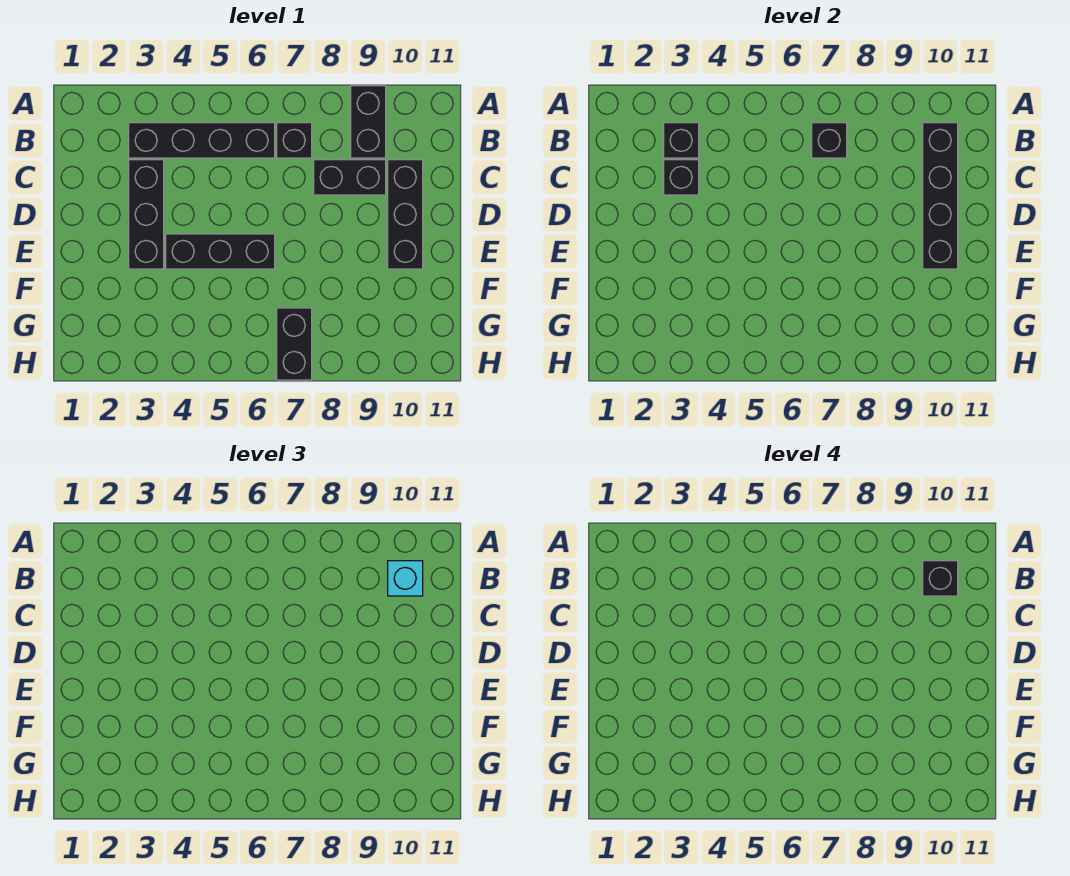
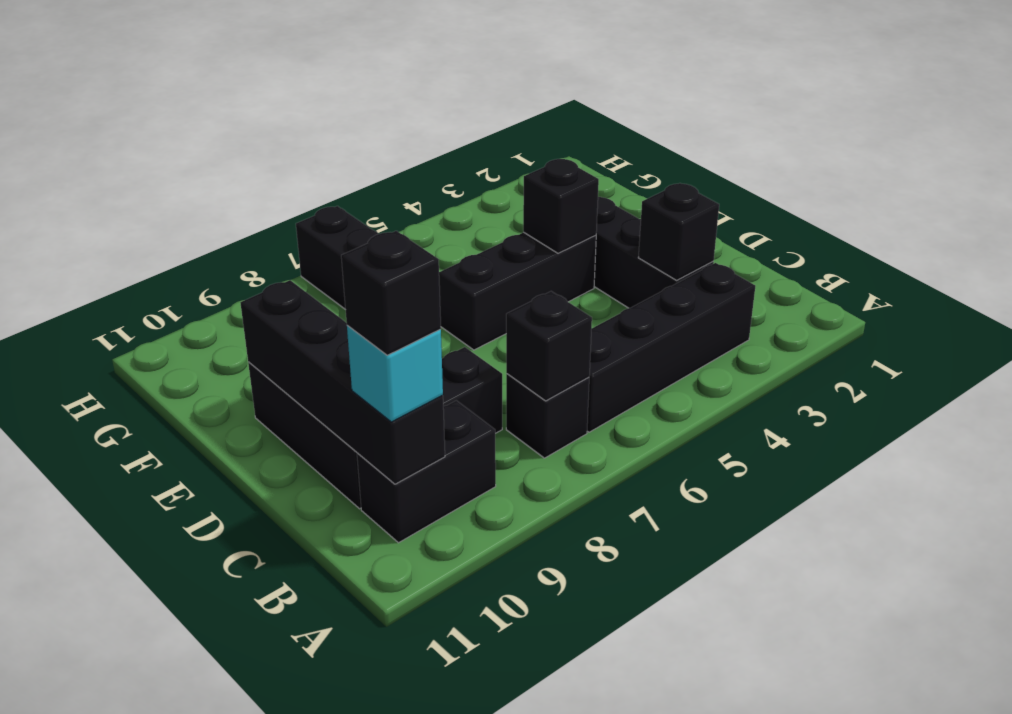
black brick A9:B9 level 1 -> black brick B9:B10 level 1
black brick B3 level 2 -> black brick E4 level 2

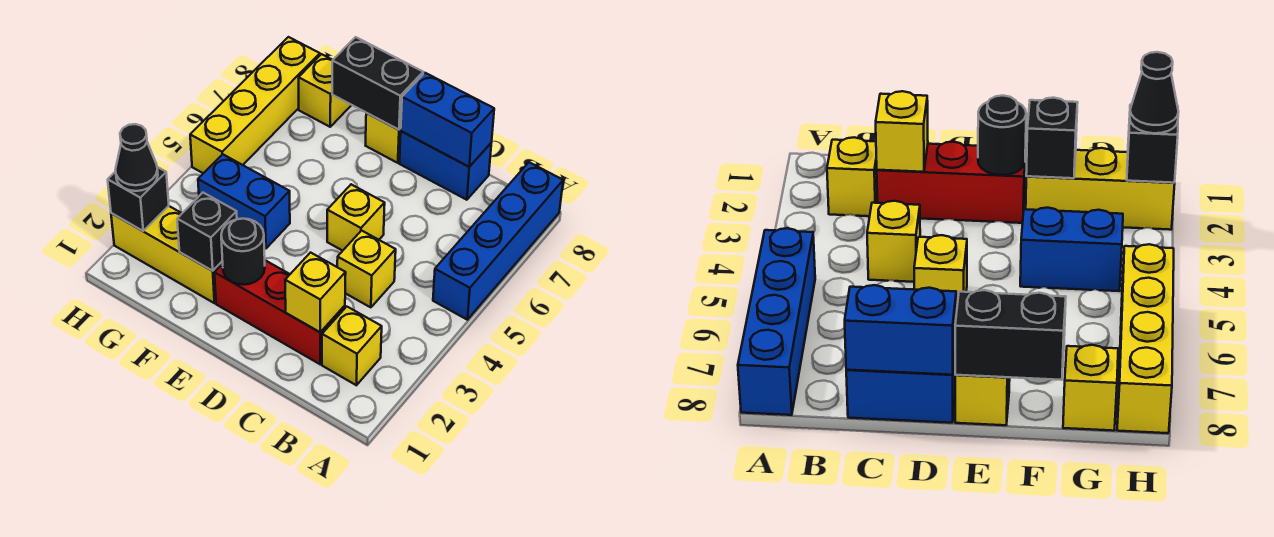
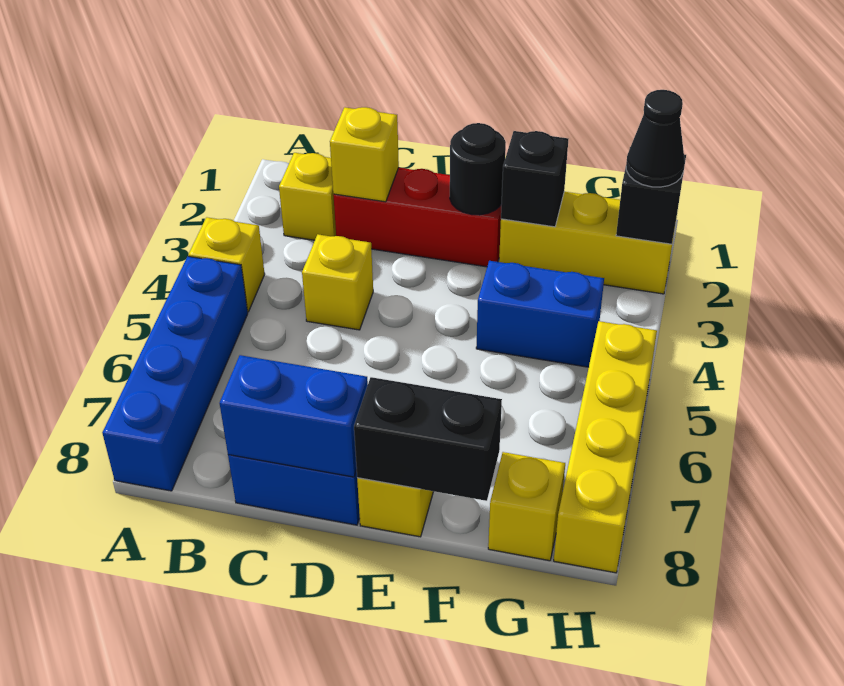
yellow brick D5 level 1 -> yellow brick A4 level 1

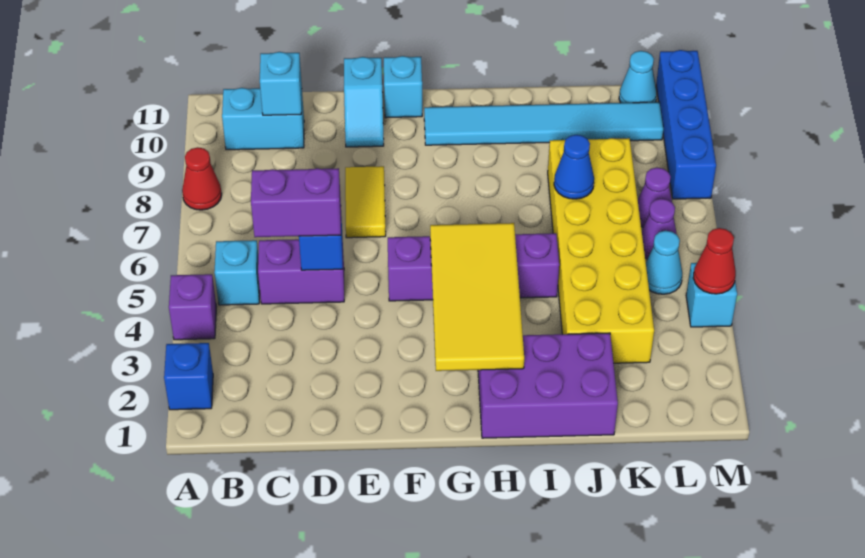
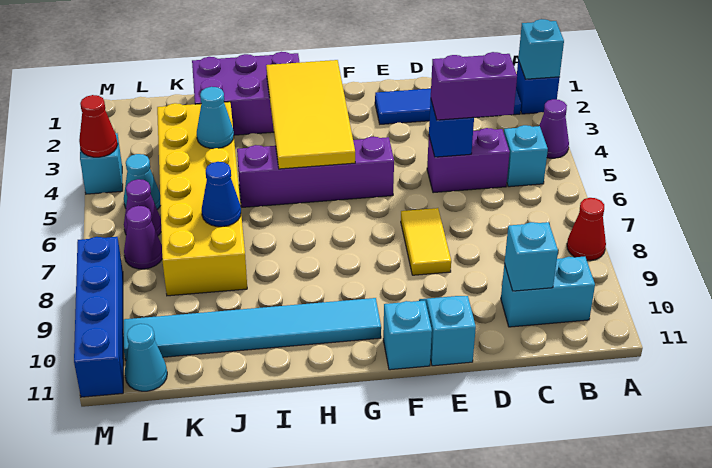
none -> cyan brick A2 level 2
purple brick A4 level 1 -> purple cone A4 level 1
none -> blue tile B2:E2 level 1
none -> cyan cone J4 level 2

● ● ●

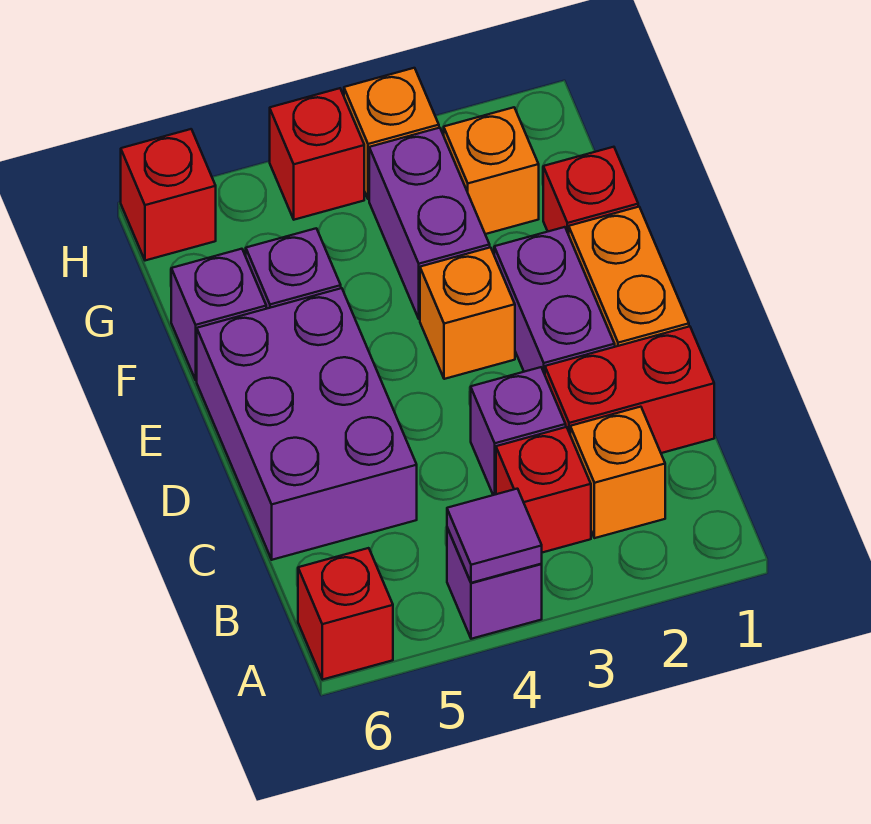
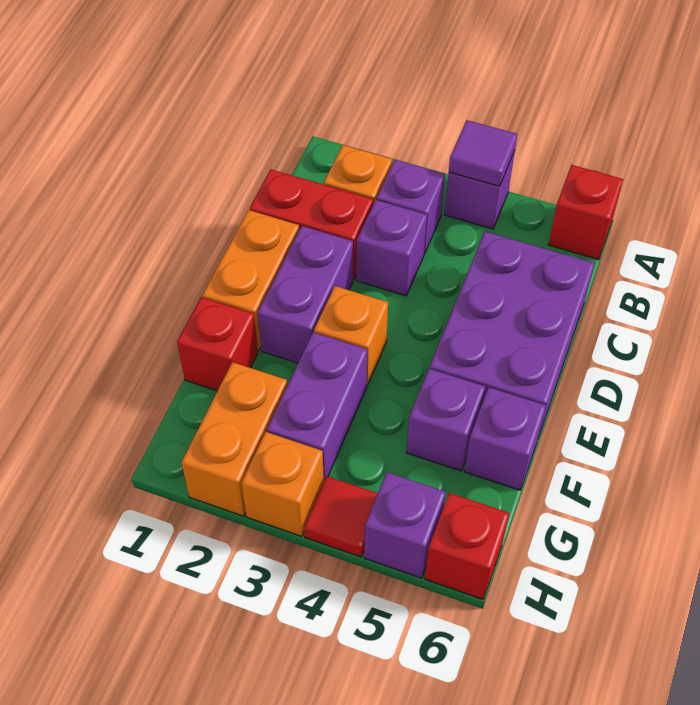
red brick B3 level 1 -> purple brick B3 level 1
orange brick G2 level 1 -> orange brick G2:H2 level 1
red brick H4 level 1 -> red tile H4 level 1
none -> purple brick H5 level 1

● ● ●

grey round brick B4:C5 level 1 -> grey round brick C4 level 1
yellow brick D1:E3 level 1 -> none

● ● ●

WHAT YOU SHOULD DO =>
When you reach the line containing "black brick B3" in the entries above, begin restating word for word, and stop once the line containing "none -> cyan cone J4 level 2" has been given. Omit the pictures.

SOLUTION TO THE PROBLEM =>
black brick B3 level 2 -> black brick E4 level 2

yellow brick D5 level 1 -> yellow brick A4 level 1

none -> cyan brick A2 level 2
purple brick A4 level 1 -> purple cone A4 level 1
none -> blue tile B2:E2 level 1
none -> cyan cone J4 level 2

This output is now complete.